### Task statement
Could the records be returned exactly, with the pictures left out?

(Source data Opens)

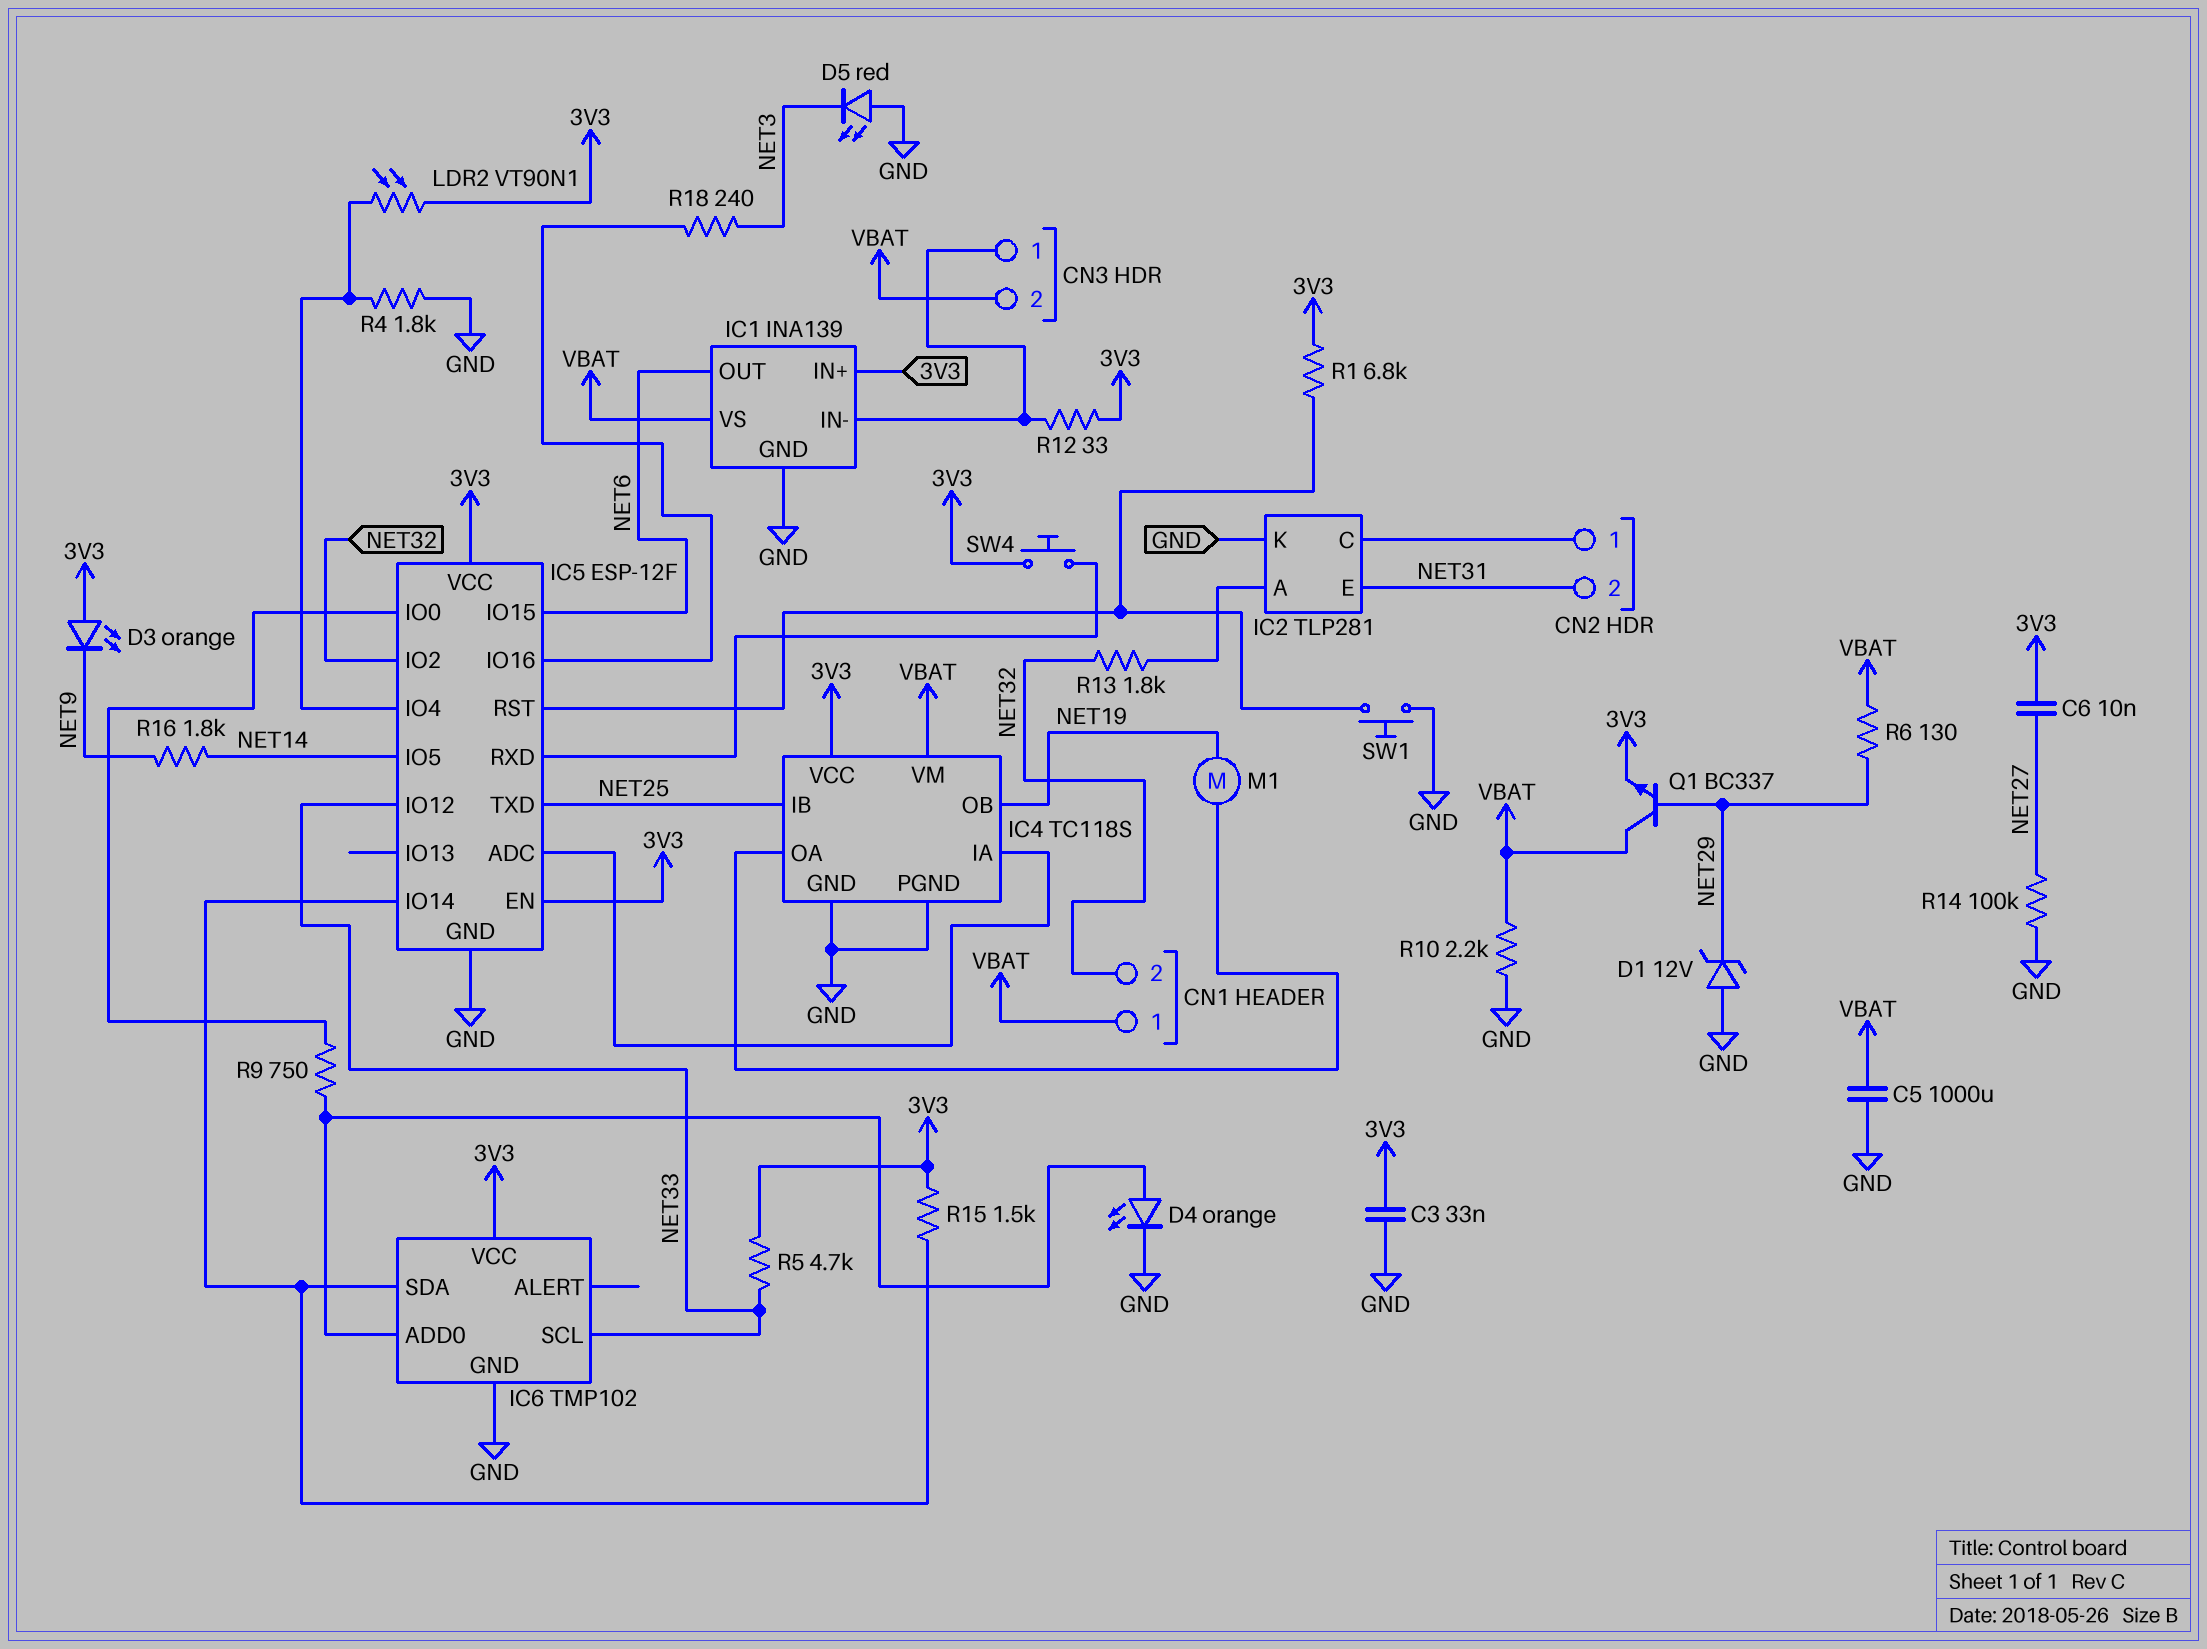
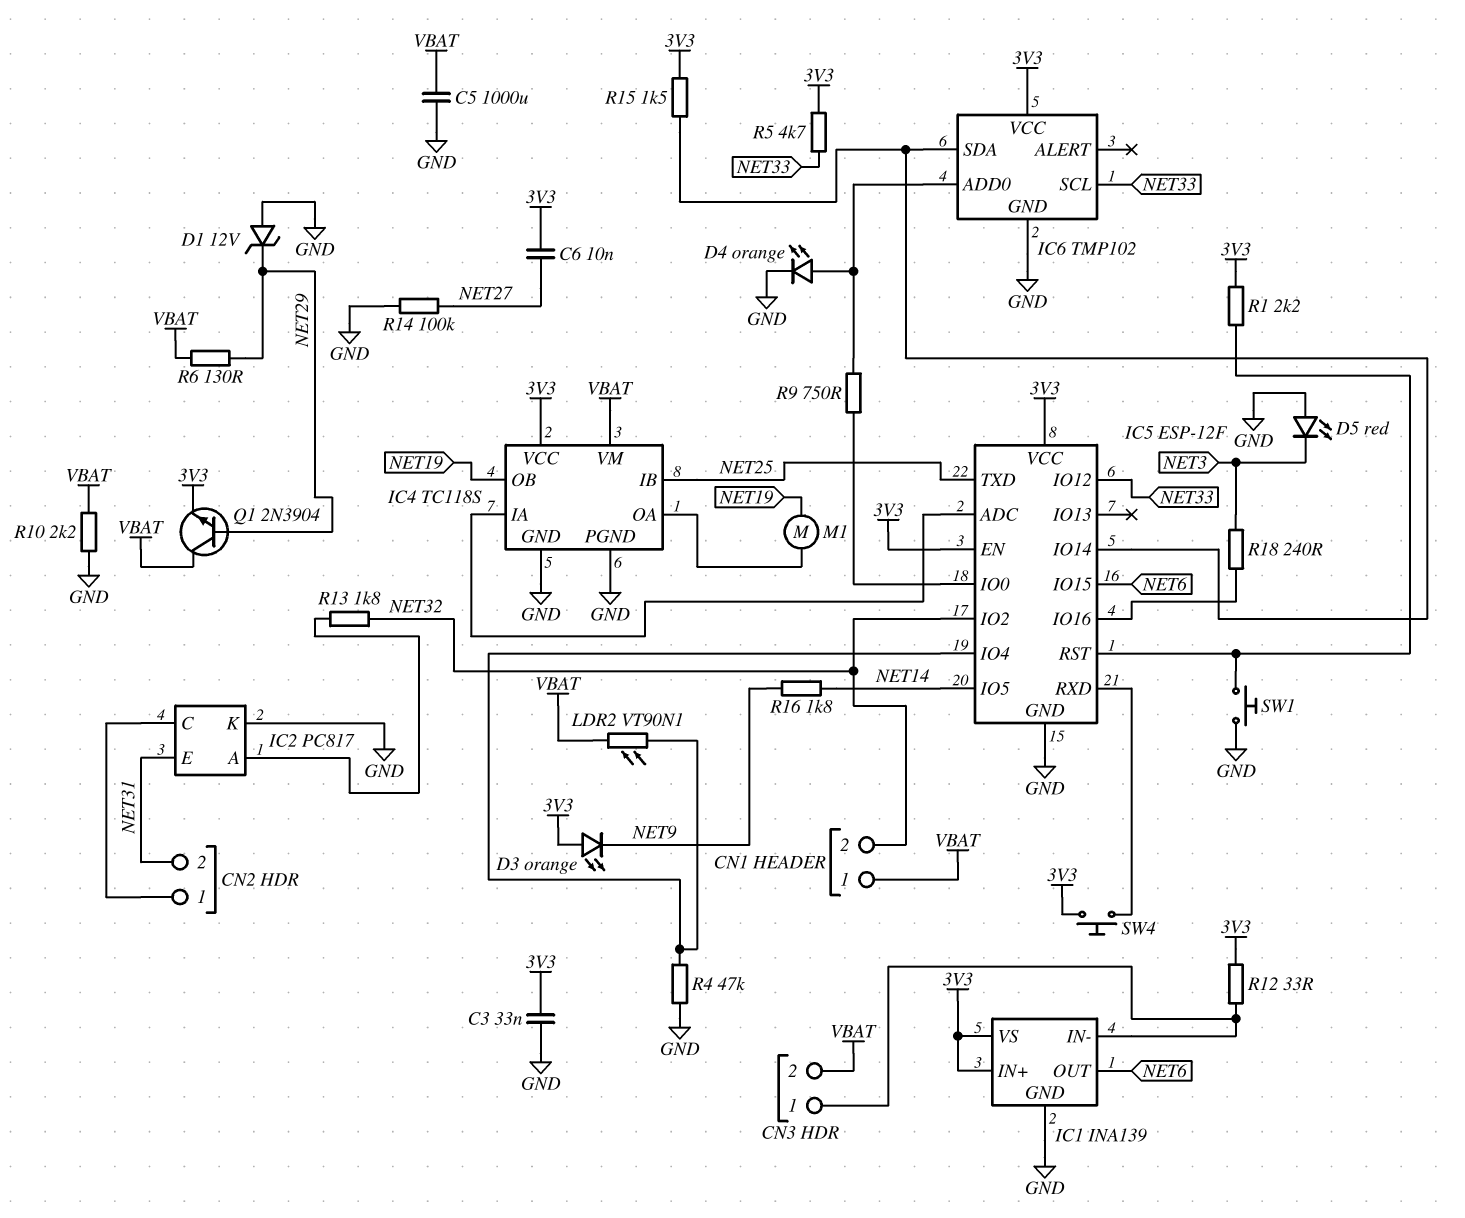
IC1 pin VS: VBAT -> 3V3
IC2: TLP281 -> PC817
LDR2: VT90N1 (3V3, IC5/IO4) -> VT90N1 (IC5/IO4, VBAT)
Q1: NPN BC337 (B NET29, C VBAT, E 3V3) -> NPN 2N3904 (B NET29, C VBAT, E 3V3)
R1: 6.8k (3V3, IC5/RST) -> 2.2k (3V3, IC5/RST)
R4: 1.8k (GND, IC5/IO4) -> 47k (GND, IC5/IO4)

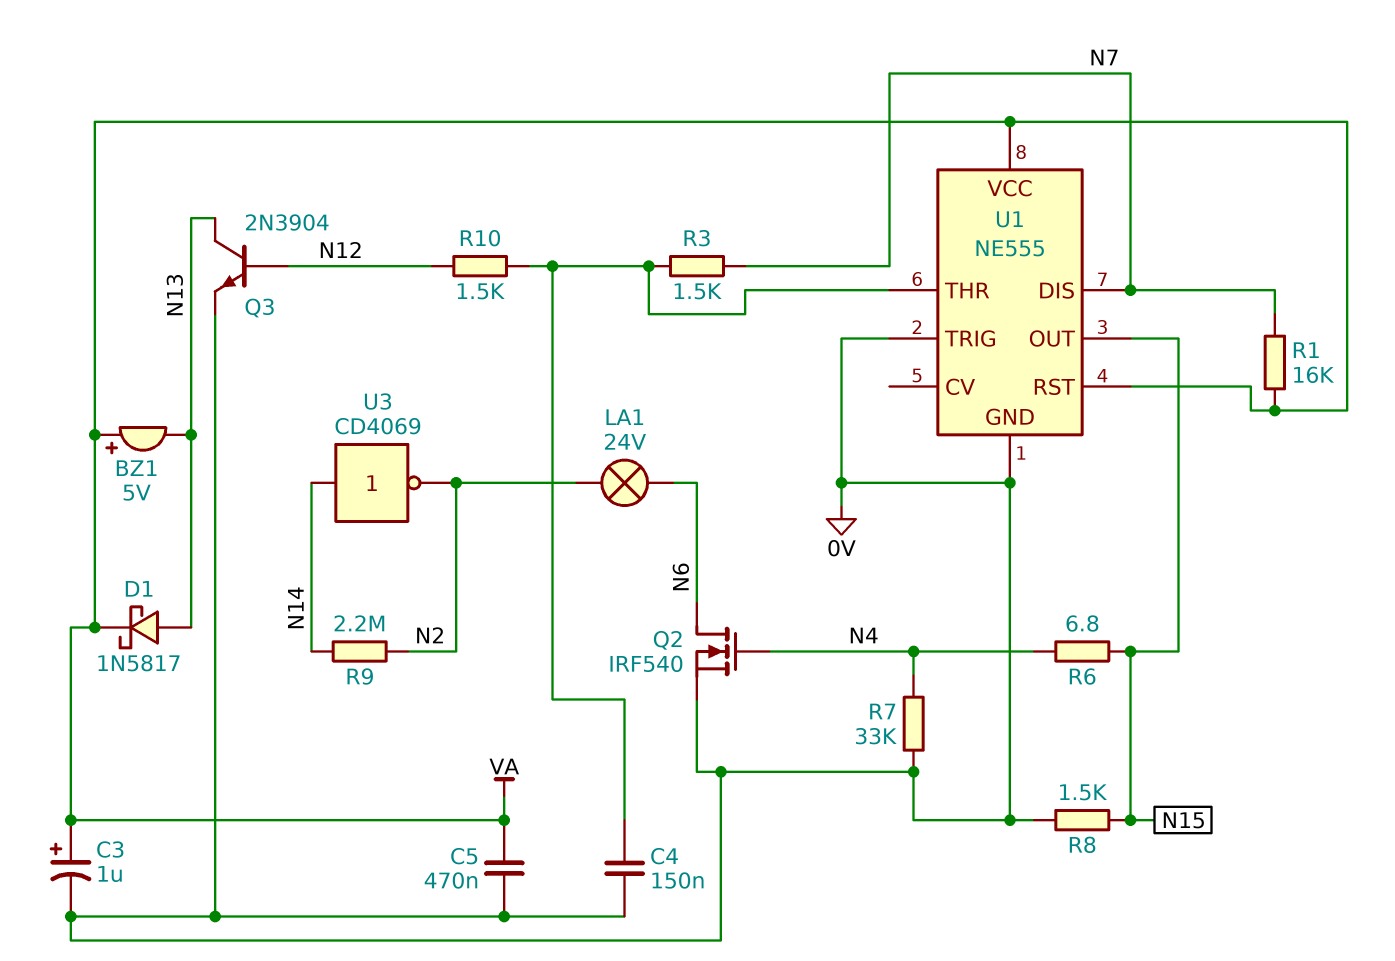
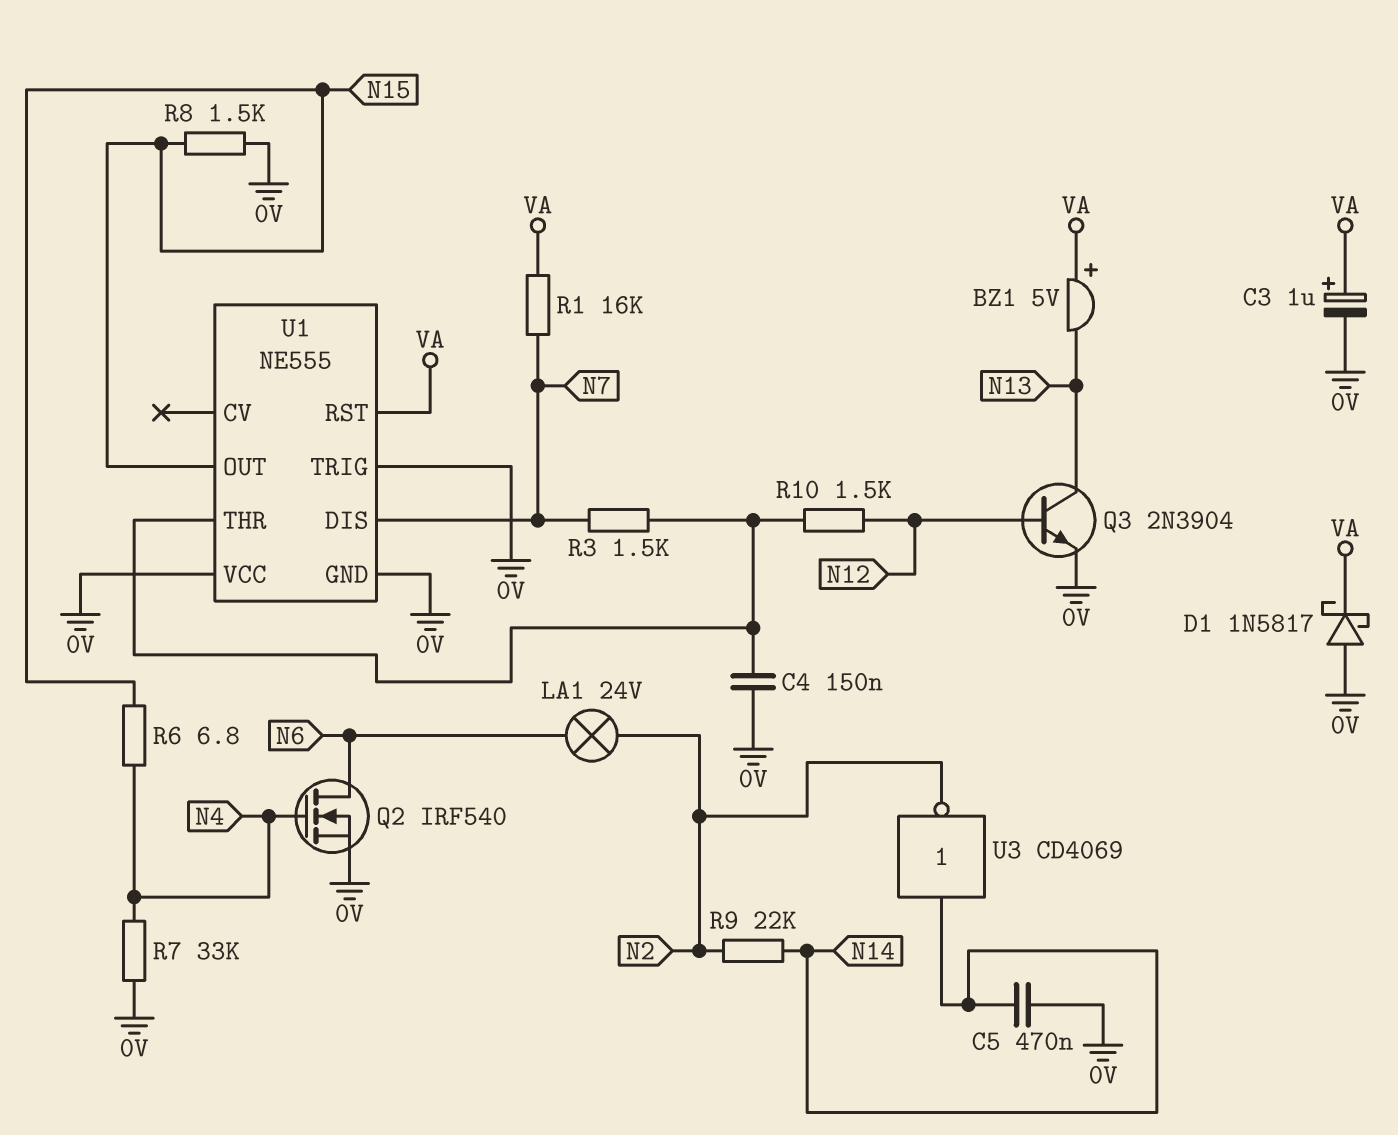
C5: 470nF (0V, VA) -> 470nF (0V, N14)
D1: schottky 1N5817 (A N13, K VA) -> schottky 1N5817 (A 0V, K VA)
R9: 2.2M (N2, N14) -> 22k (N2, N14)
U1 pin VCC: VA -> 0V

(Source data Closes)

### Solution
IC1 pin VS: VBAT -> 3V3
IC2: TLP281 -> PC817
LDR2: VT90N1 (3V3, IC5/IO4) -> VT90N1 (IC5/IO4, VBAT)
Q1: NPN BC337 (B NET29, C VBAT, E 3V3) -> NPN 2N3904 (B NET29, C VBAT, E 3V3)
R1: 6.8k (3V3, IC5/RST) -> 2.2k (3V3, IC5/RST)
R4: 1.8k (GND, IC5/IO4) -> 47k (GND, IC5/IO4)

C5: 470nF (0V, VA) -> 470nF (0V, N14)
D1: schottky 1N5817 (A N13, K VA) -> schottky 1N5817 (A 0V, K VA)
R9: 2.2M (N2, N14) -> 22k (N2, N14)
U1 pin VCC: VA -> 0V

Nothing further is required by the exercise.